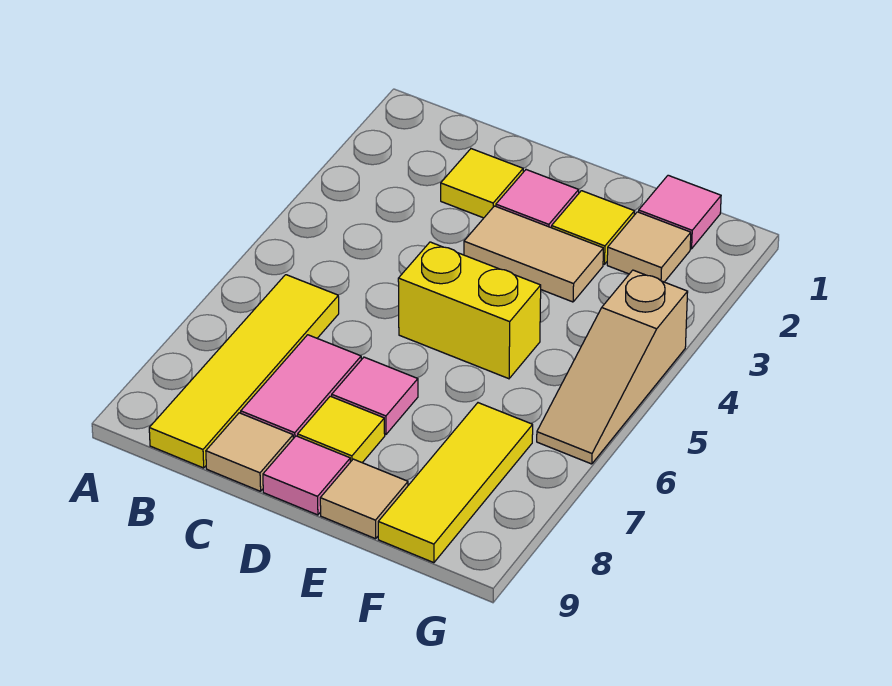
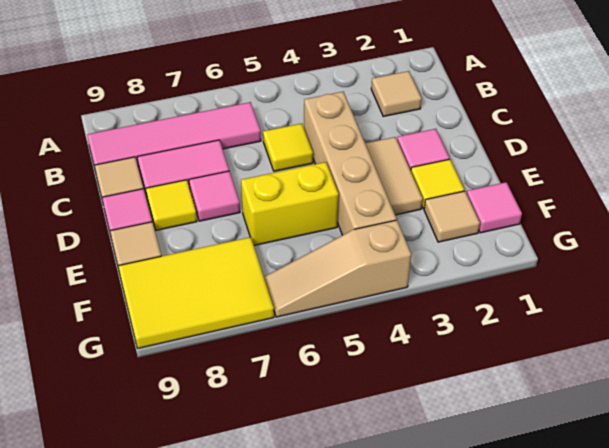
none -> tan tile B2 level 1
yellow tile B6:B9 level 1 -> pink tile B6:B9 level 1
yellow tile C2 level 1 -> yellow tile C5 level 1
none -> tan brick C4:F4 level 1
yellow brick D5:E5 level 1 -> yellow brick E5:E6 level 1
yellow tile F7:F9 level 1 -> yellow tile F7:G9 level 1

[Activity]
Beginning at the line that holds "yellow tile B6:B9", reproduce each line of the records above down to and including the last one.

[Answer section]
yellow tile B6:B9 level 1 -> pink tile B6:B9 level 1
yellow tile C2 level 1 -> yellow tile C5 level 1
none -> tan brick C4:F4 level 1
yellow brick D5:E5 level 1 -> yellow brick E5:E6 level 1
yellow tile F7:F9 level 1 -> yellow tile F7:G9 level 1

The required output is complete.